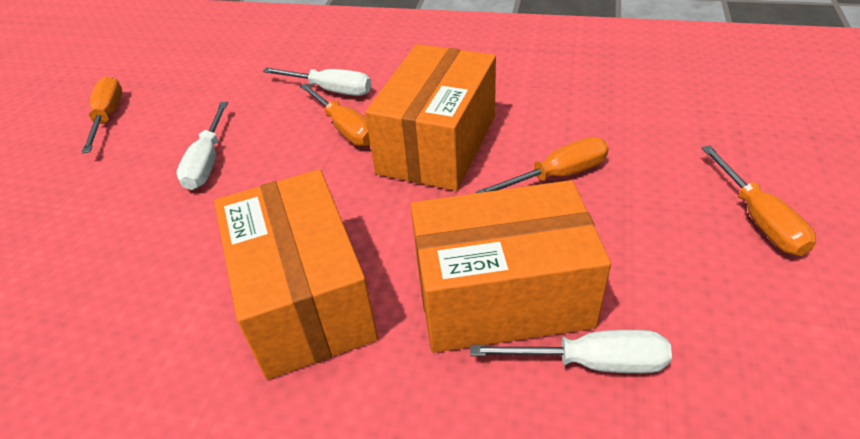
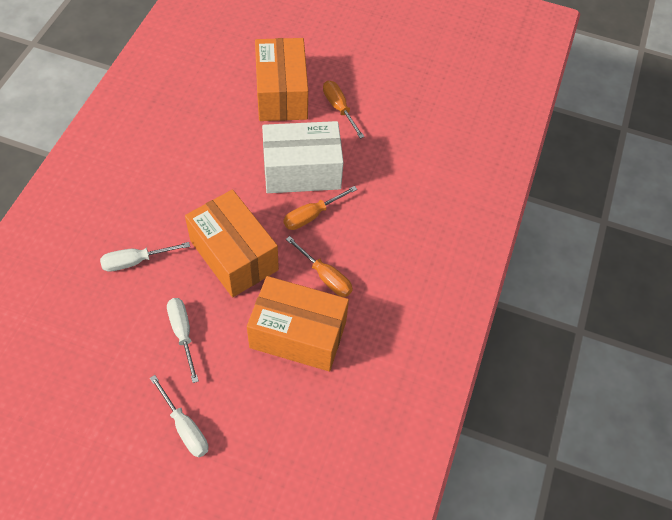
orange screwdriver: 4 -> 3
white box: 0 -> 1

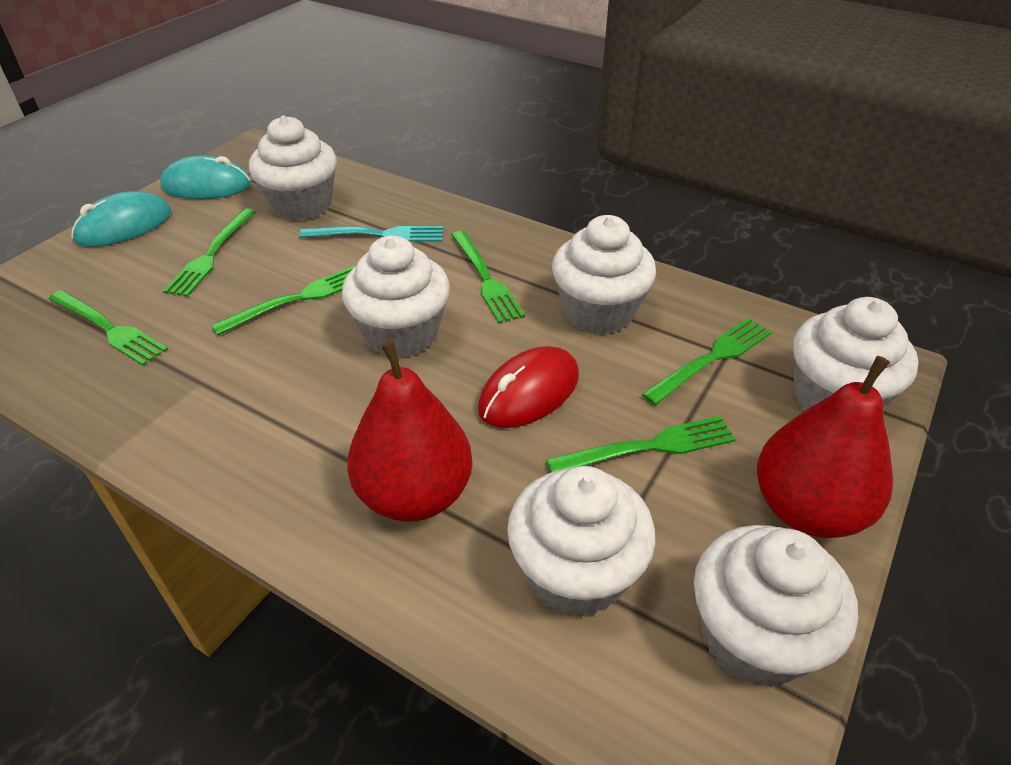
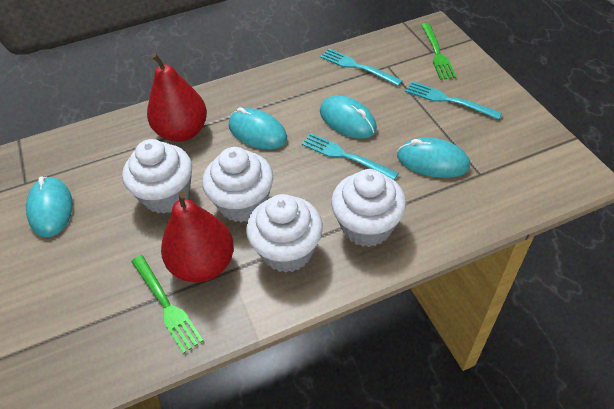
green fork: 6 -> 2
red mouse: 1 -> 0
turquoise fork: 1 -> 3
turquoise mouse: 2 -> 4
white cupcake: 6 -> 4

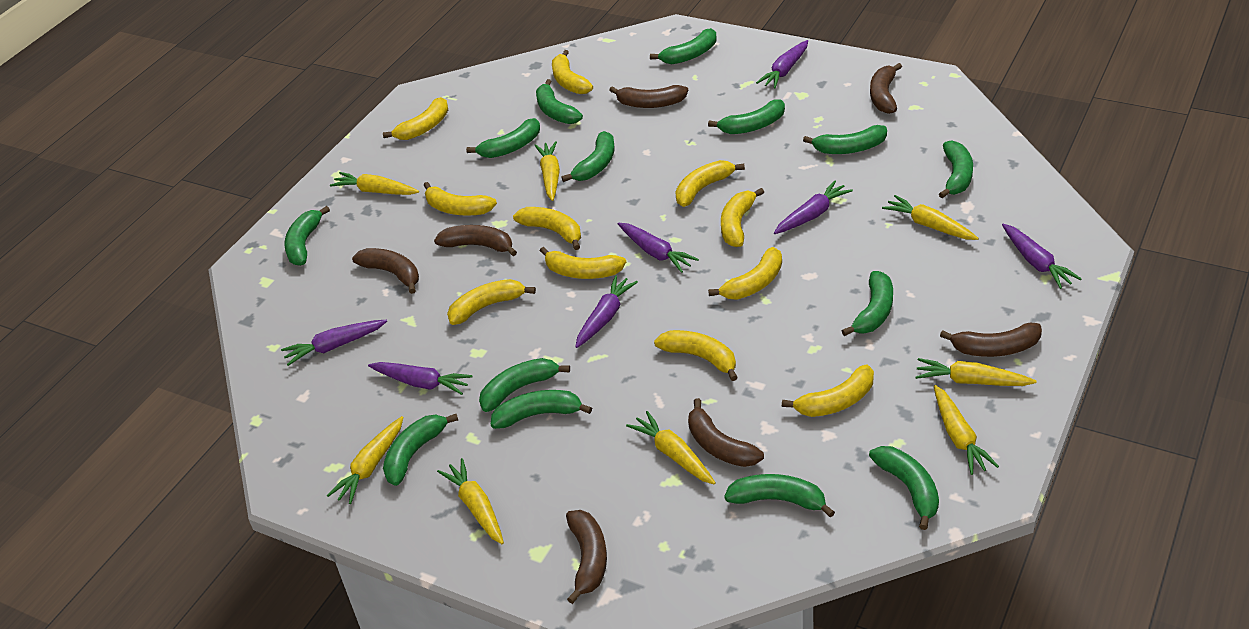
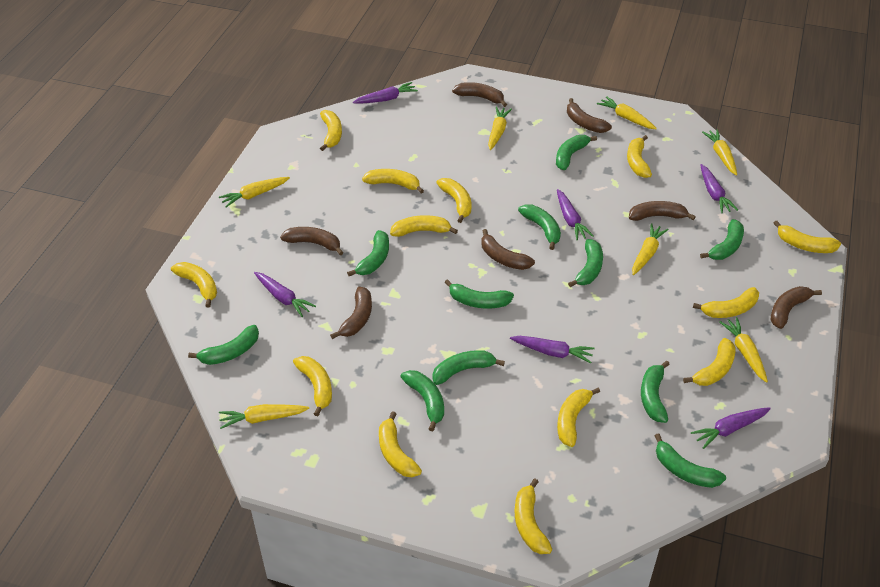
green banana: 14 -> 11
purple carrot: 7 -> 6
yellow banana: 11 -> 13
yellow carrot: 8 -> 7

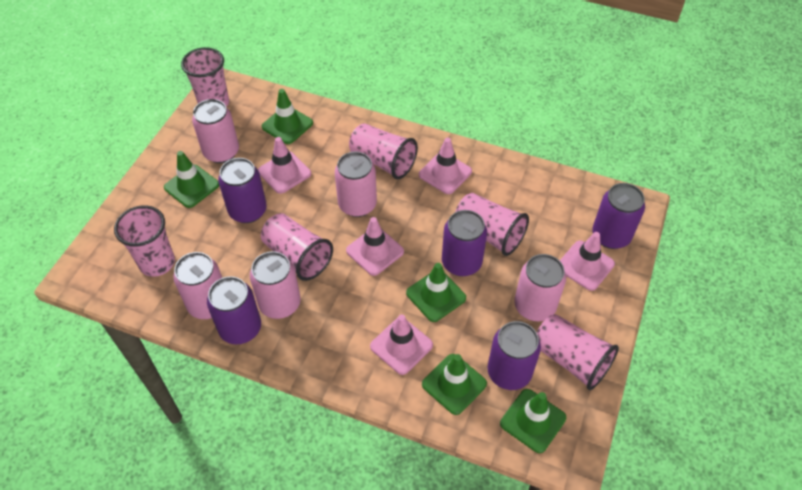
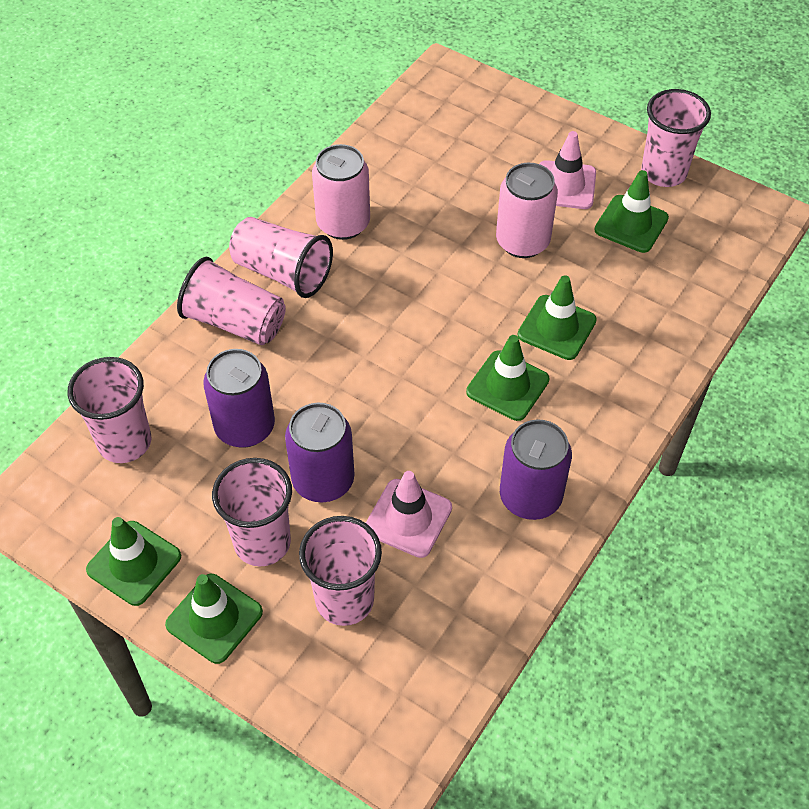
pink can: 5 -> 2
pink traffic cone: 5 -> 2
purple can: 5 -> 3

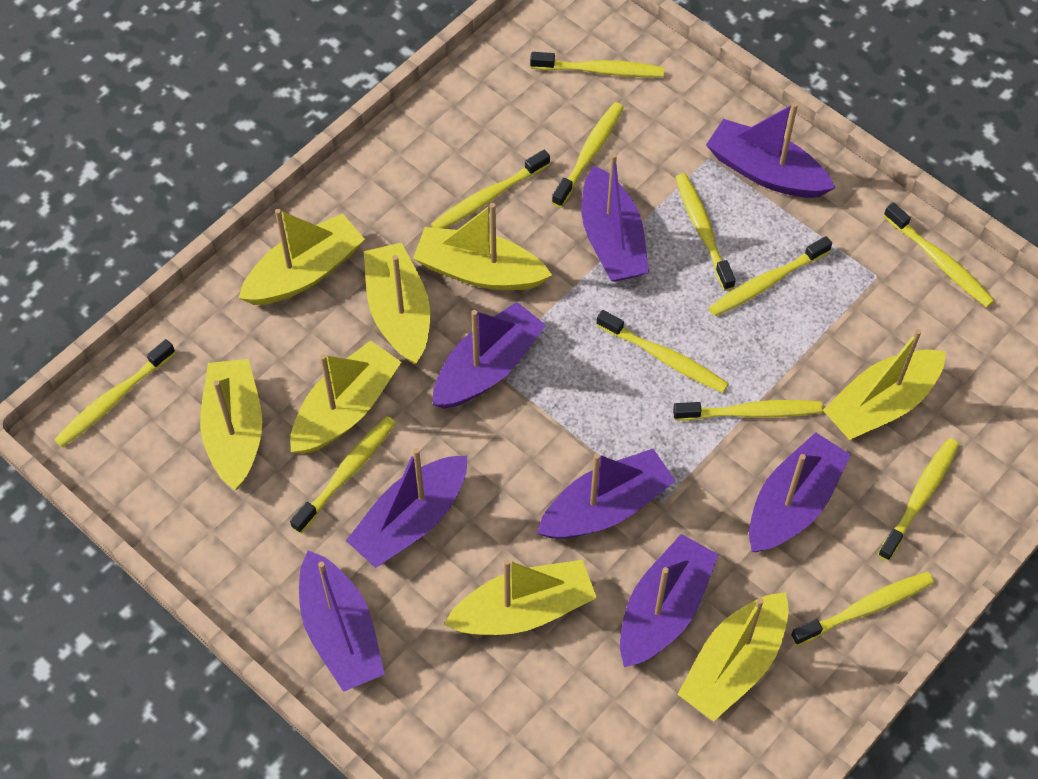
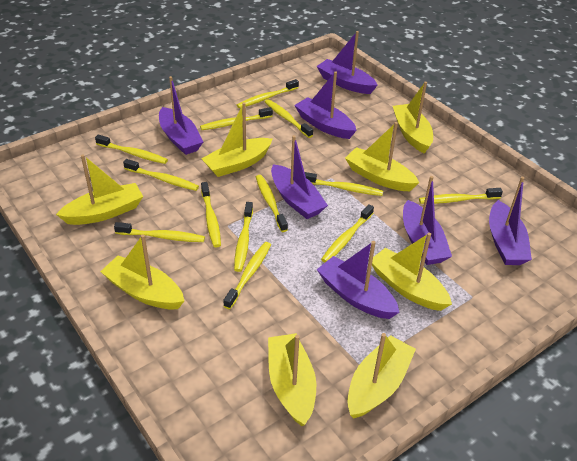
purple boat: 8 -> 7
yellow toothbrush: 12 -> 13

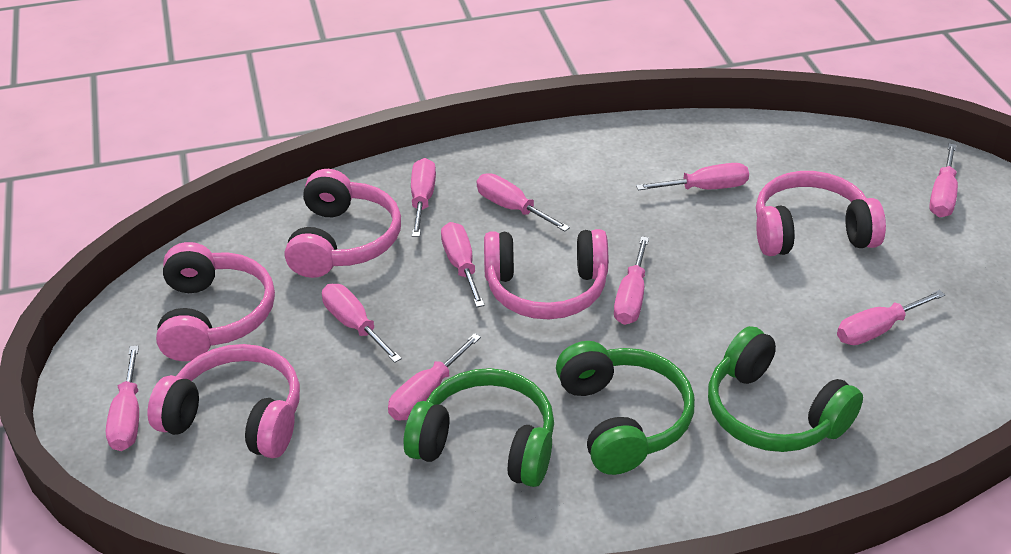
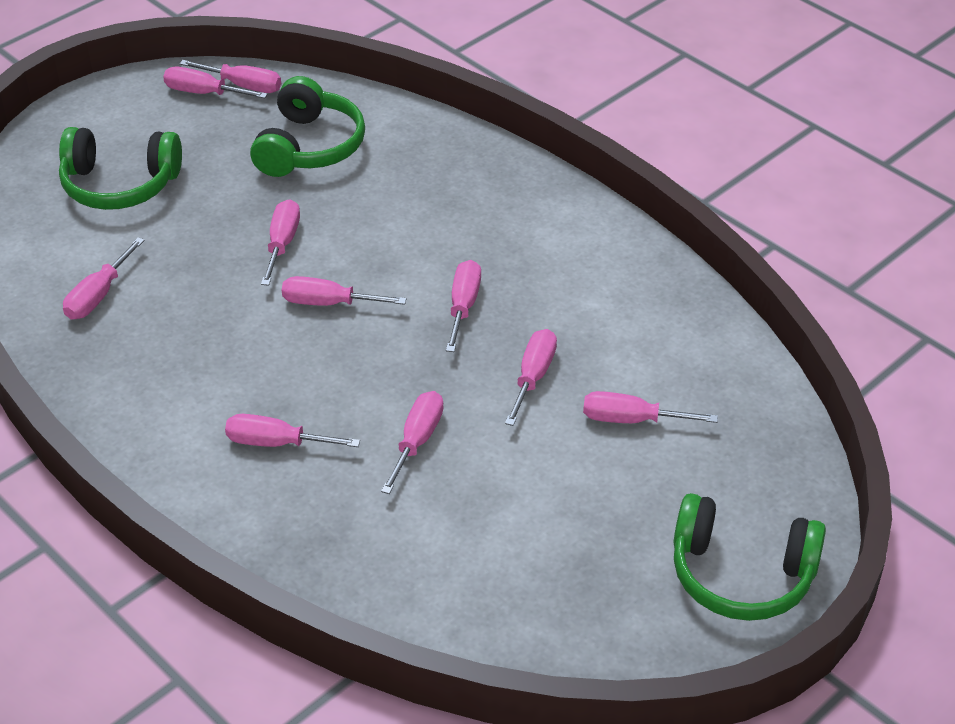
pink headphones: 5 -> 0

▸ What you are asked to do:
Your task is a word-for-word transcription of the entries, leaving out all pictures.

▸ Result of the task:
orange screwdriver: 4 -> 3
white box: 0 -> 1

green fork: 6 -> 2
red mouse: 1 -> 0
turquoise fork: 1 -> 3
turquoise mouse: 2 -> 4
white cupcake: 6 -> 4

green banana: 14 -> 11
purple carrot: 7 -> 6
yellow banana: 11 -> 13
yellow carrot: 8 -> 7

pink can: 5 -> 2
pink traffic cone: 5 -> 2
purple can: 5 -> 3

purple boat: 8 -> 7
yellow toothbrush: 12 -> 13

pink headphones: 5 -> 0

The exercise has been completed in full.